> [EXERCISE] Output every record exactly and leave each picture out.

> [DATA SUPPLIED]
□ □ □ □ □ □ □

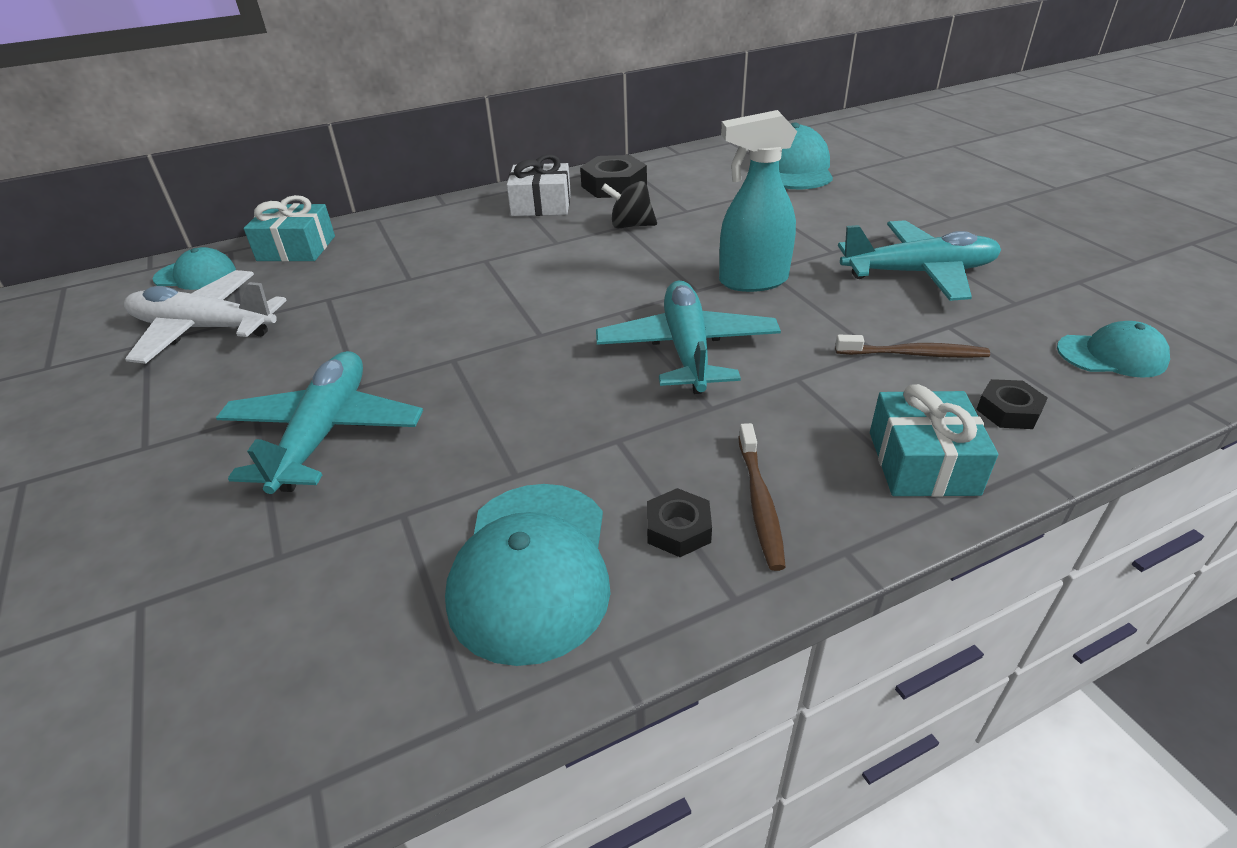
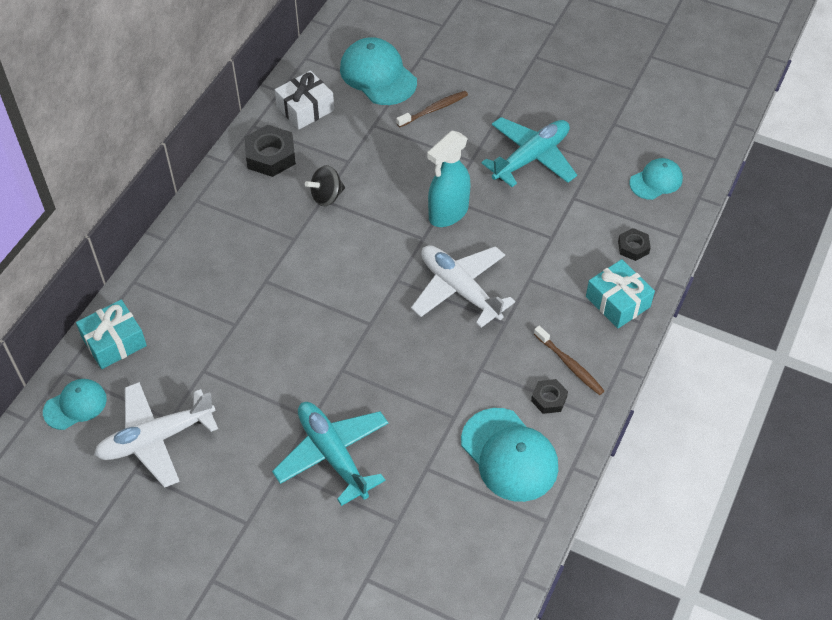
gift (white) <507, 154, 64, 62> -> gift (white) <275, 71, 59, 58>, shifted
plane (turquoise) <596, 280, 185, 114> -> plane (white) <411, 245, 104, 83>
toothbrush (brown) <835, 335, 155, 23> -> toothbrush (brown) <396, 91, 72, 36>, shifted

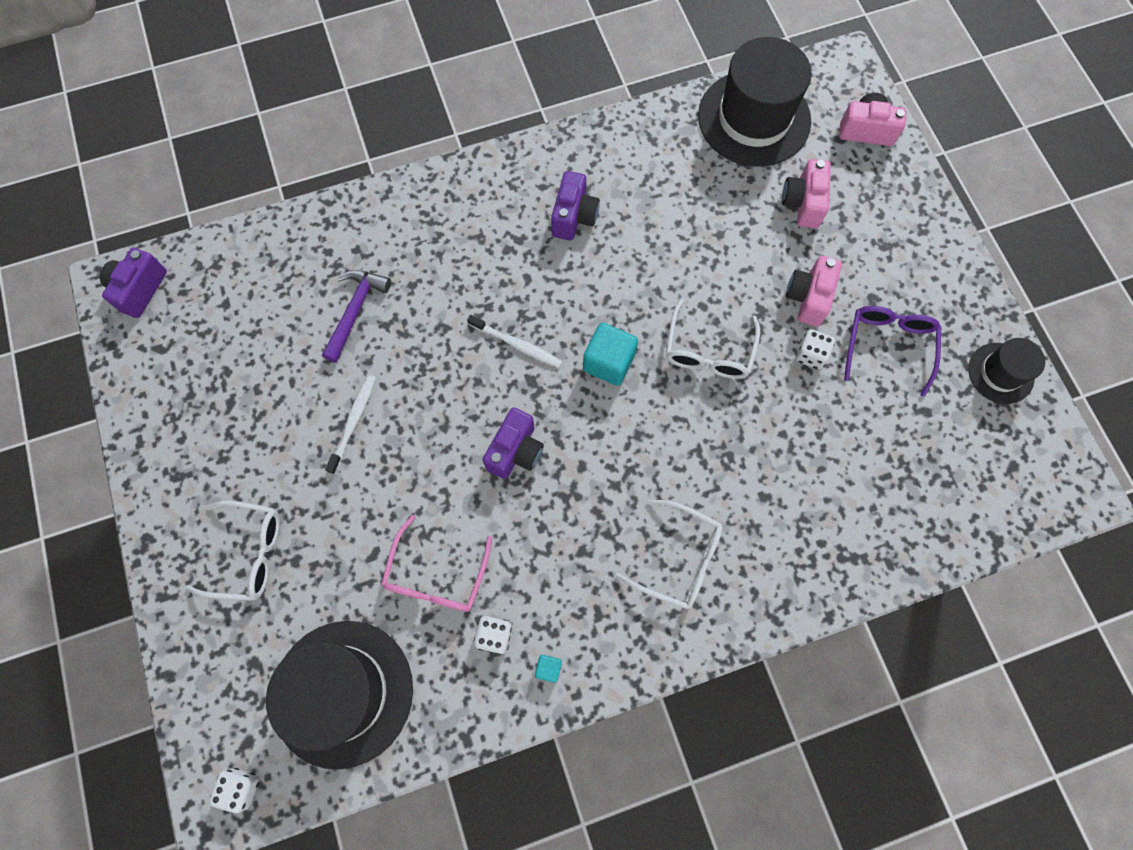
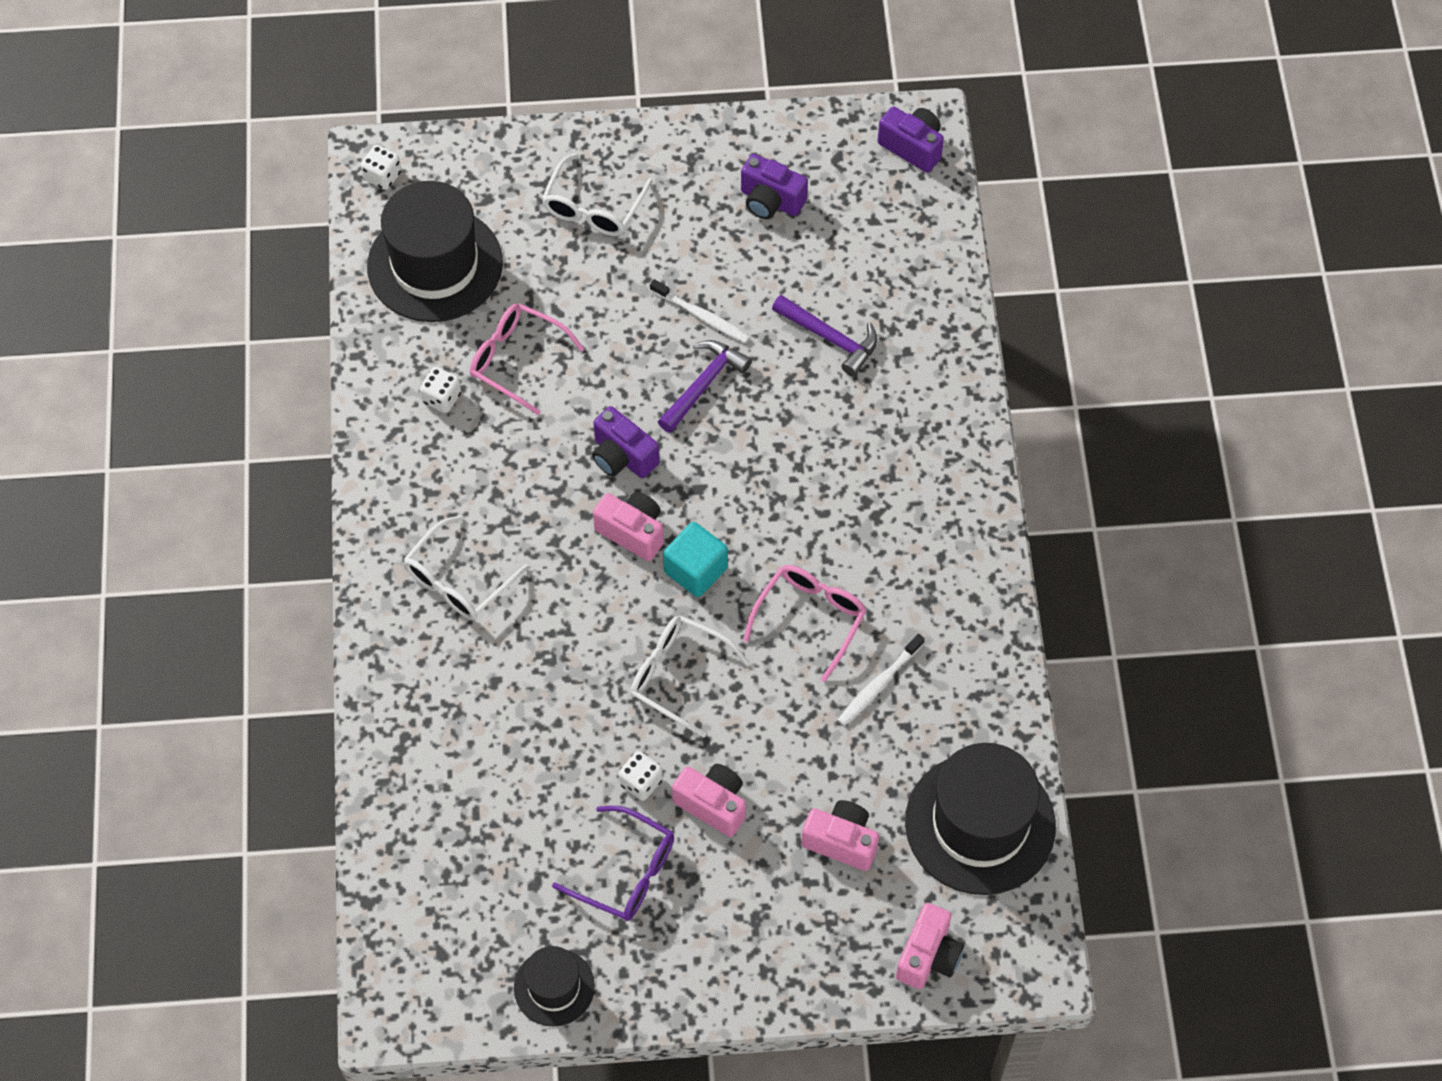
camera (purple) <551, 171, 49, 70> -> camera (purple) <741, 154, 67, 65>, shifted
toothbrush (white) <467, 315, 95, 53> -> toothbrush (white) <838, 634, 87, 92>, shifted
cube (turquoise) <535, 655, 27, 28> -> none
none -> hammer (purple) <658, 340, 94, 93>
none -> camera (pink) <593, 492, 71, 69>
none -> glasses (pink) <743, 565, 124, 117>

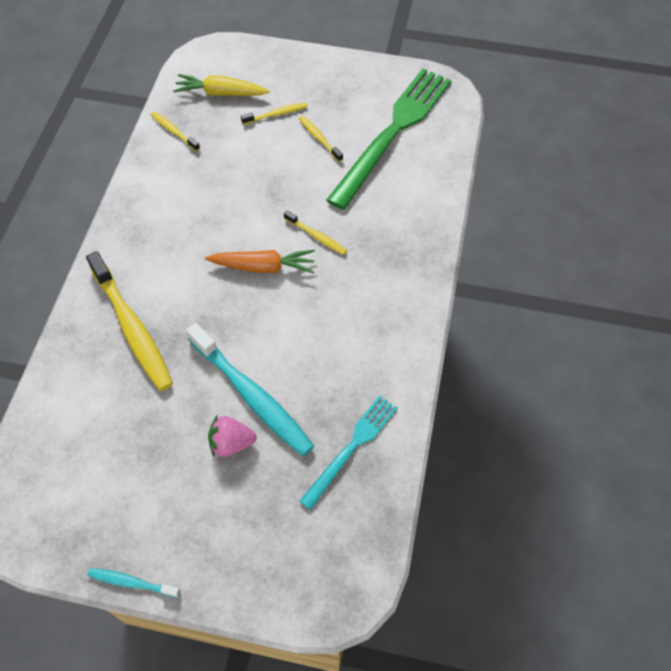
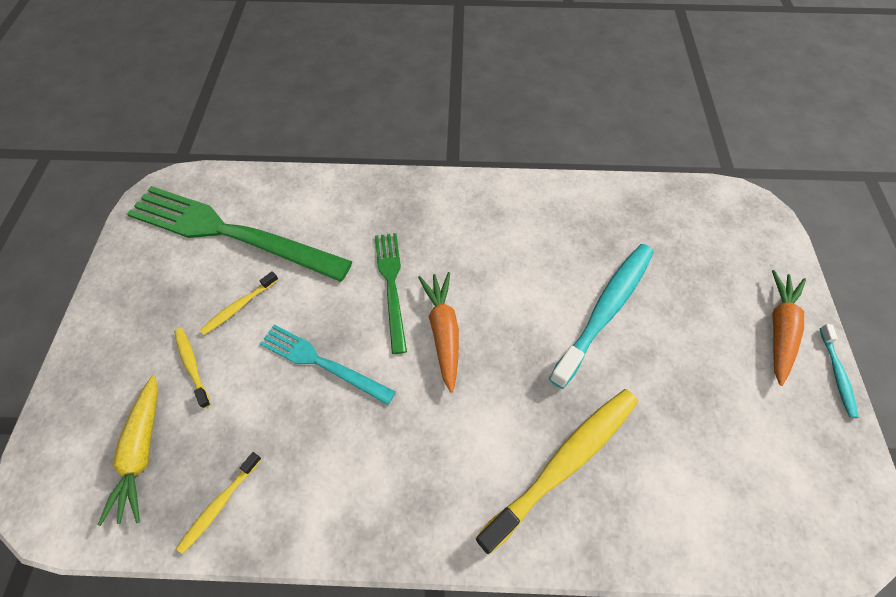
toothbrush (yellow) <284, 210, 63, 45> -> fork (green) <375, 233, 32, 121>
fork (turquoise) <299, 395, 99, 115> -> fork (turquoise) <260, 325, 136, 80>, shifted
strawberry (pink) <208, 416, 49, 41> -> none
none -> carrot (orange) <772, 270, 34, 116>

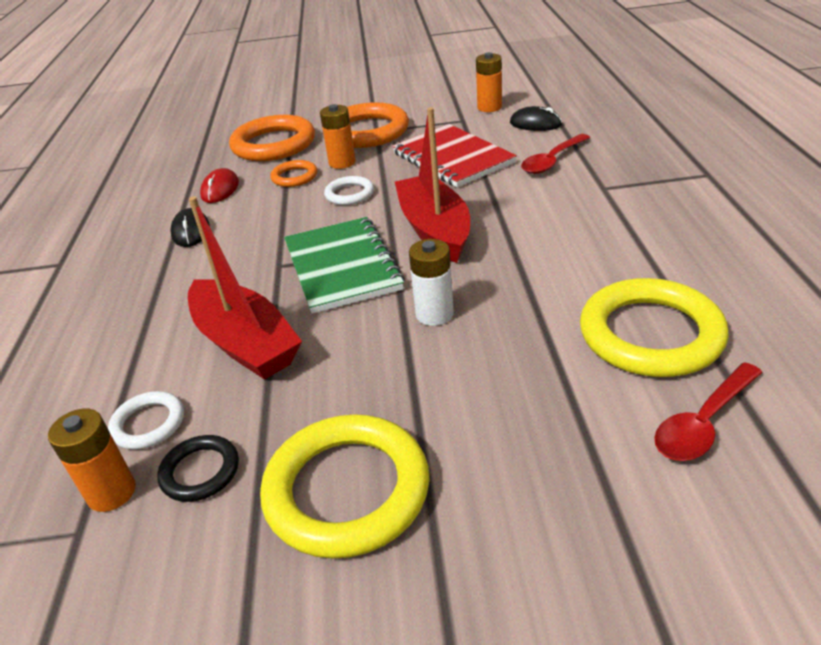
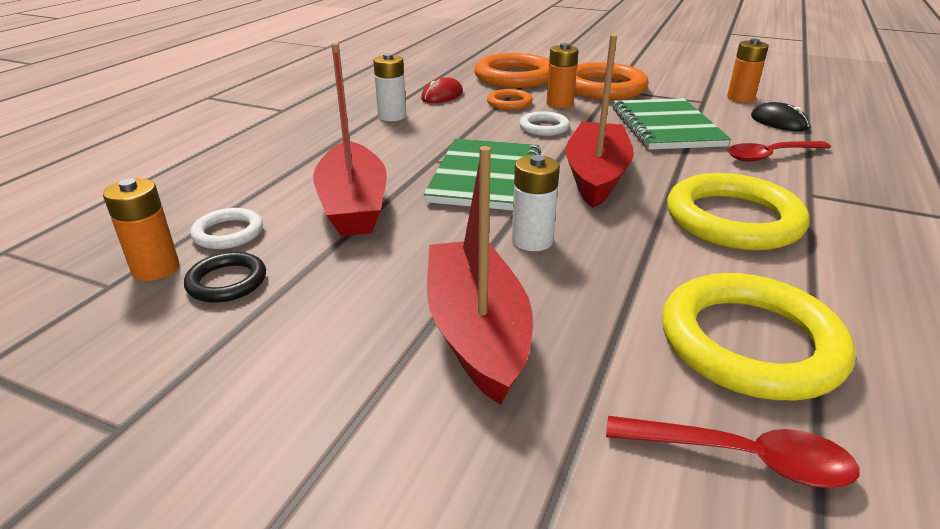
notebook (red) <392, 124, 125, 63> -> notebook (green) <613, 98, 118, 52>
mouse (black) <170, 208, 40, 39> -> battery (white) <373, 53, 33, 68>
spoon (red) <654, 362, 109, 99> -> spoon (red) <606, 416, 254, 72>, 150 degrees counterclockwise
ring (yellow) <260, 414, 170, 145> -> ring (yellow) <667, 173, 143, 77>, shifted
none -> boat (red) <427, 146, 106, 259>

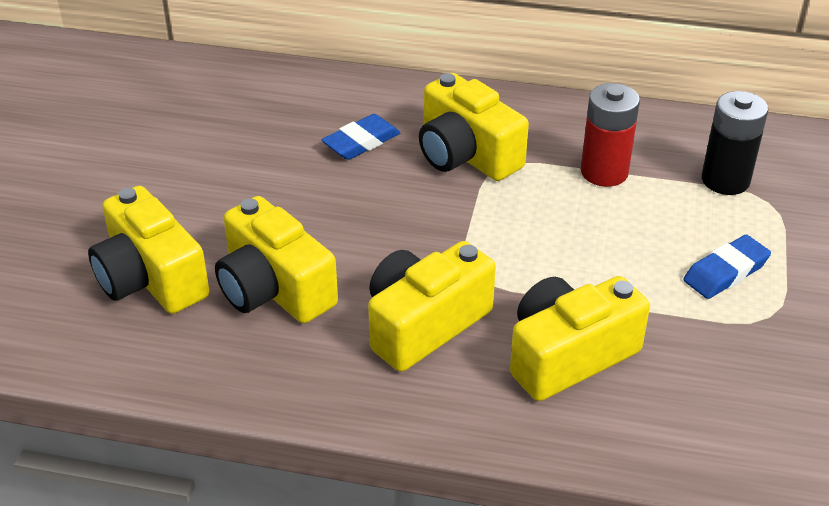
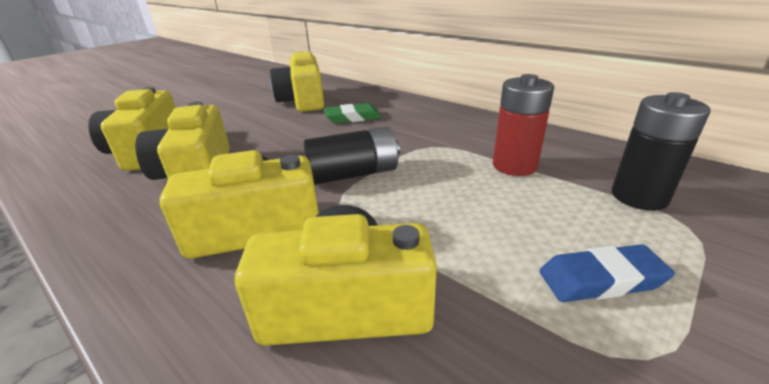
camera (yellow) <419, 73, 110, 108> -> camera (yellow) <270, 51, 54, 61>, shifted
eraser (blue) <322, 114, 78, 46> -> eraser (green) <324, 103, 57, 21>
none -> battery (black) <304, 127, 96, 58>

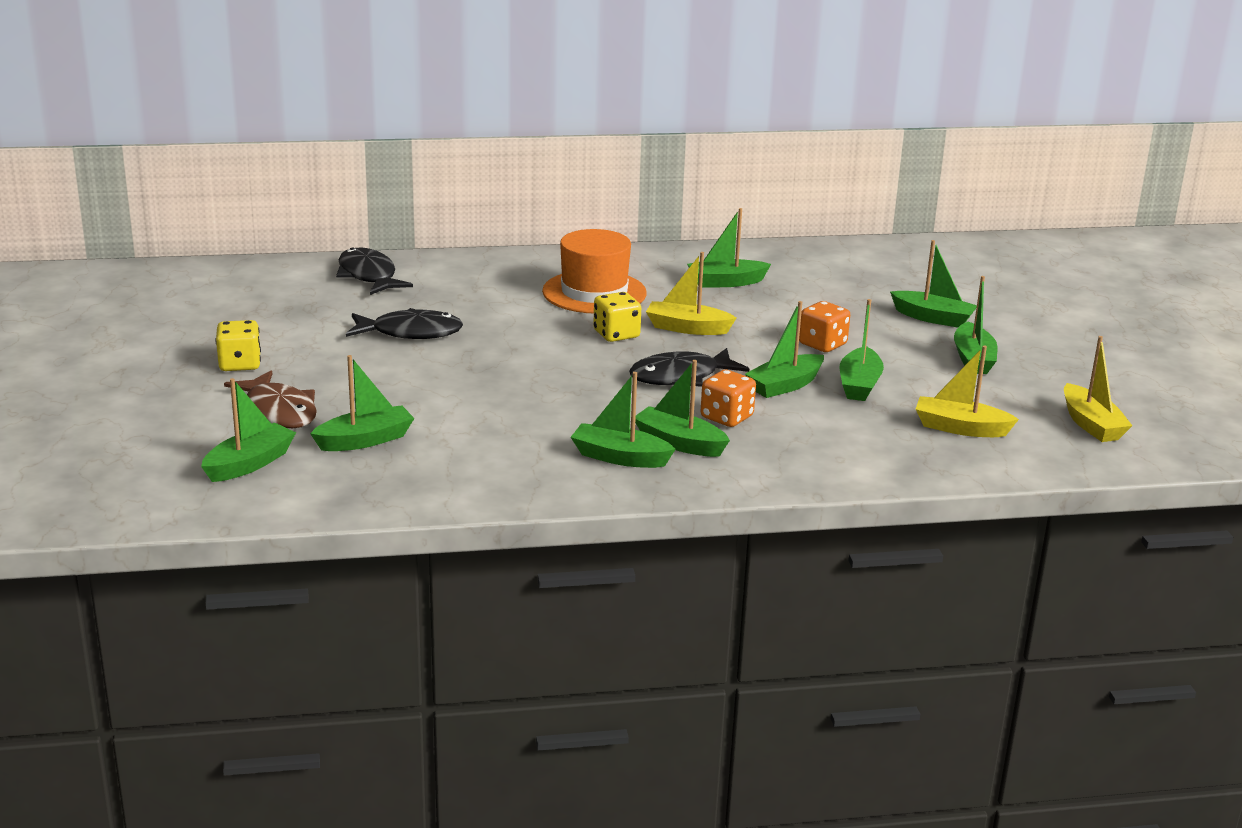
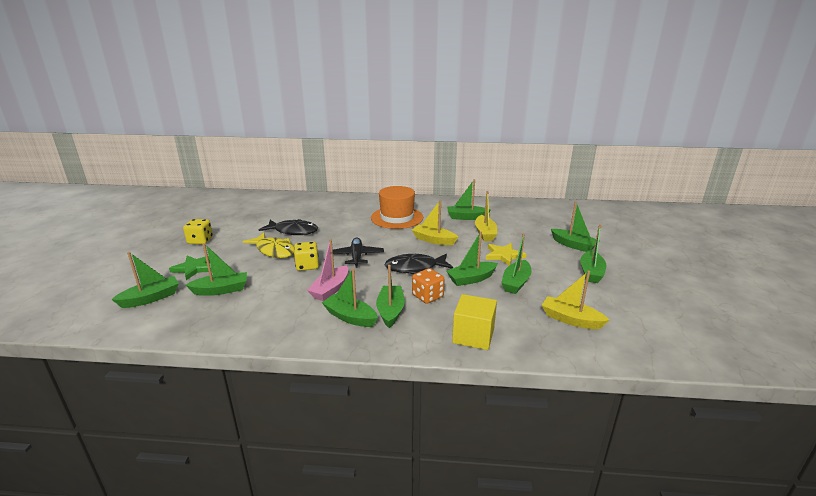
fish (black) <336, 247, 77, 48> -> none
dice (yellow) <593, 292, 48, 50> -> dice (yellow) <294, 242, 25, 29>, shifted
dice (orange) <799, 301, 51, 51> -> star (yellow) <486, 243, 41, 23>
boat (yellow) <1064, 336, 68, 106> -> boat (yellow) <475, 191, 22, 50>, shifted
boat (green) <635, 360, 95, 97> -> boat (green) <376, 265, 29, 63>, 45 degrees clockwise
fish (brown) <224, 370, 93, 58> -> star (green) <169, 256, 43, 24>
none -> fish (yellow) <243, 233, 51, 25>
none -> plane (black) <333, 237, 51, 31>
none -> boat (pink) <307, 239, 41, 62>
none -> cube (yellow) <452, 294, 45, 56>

□ □ □ □ □ □ □

> [RESULT OF THIS EXERCISE]
gift (white) <507, 154, 64, 62> -> gift (white) <275, 71, 59, 58>, shifted
plane (turquoise) <596, 280, 185, 114> -> plane (white) <411, 245, 104, 83>
toothbrush (brown) <835, 335, 155, 23> -> toothbrush (brown) <396, 91, 72, 36>, shifted

camera (purple) <551, 171, 49, 70> -> camera (purple) <741, 154, 67, 65>, shifted
toothbrush (white) <467, 315, 95, 53> -> toothbrush (white) <838, 634, 87, 92>, shifted
cube (turquoise) <535, 655, 27, 28> -> none
none -> hammer (purple) <658, 340, 94, 93>
none -> camera (pink) <593, 492, 71, 69>
none -> glasses (pink) <743, 565, 124, 117>

toothbrush (yellow) <284, 210, 63, 45> -> fork (green) <375, 233, 32, 121>
fork (turquoise) <299, 395, 99, 115> -> fork (turquoise) <260, 325, 136, 80>, shifted
strawberry (pink) <208, 416, 49, 41> -> none
none -> carrot (orange) <772, 270, 34, 116>

notebook (red) <392, 124, 125, 63> -> notebook (green) <613, 98, 118, 52>
mouse (black) <170, 208, 40, 39> -> battery (white) <373, 53, 33, 68>
spoon (red) <654, 362, 109, 99> -> spoon (red) <606, 416, 254, 72>, 150 degrees counterclockwise
ring (yellow) <260, 414, 170, 145> -> ring (yellow) <667, 173, 143, 77>, shifted
none -> boat (red) <427, 146, 106, 259>

camera (yellow) <419, 73, 110, 108> -> camera (yellow) <270, 51, 54, 61>, shifted
eraser (blue) <322, 114, 78, 46> -> eraser (green) <324, 103, 57, 21>
none -> battery (black) <304, 127, 96, 58>

fish (black) <336, 247, 77, 48> -> none
dice (yellow) <593, 292, 48, 50> -> dice (yellow) <294, 242, 25, 29>, shifted
dice (orange) <799, 301, 51, 51> -> star (yellow) <486, 243, 41, 23>
boat (yellow) <1064, 336, 68, 106> -> boat (yellow) <475, 191, 22, 50>, shifted
boat (green) <635, 360, 95, 97> -> boat (green) <376, 265, 29, 63>, 45 degrees clockwise
fish (brown) <224, 370, 93, 58> -> star (green) <169, 256, 43, 24>
none -> fish (yellow) <243, 233, 51, 25>
none -> plane (black) <333, 237, 51, 31>
none -> boat (pink) <307, 239, 41, 62>
none -> cube (yellow) <452, 294, 45, 56>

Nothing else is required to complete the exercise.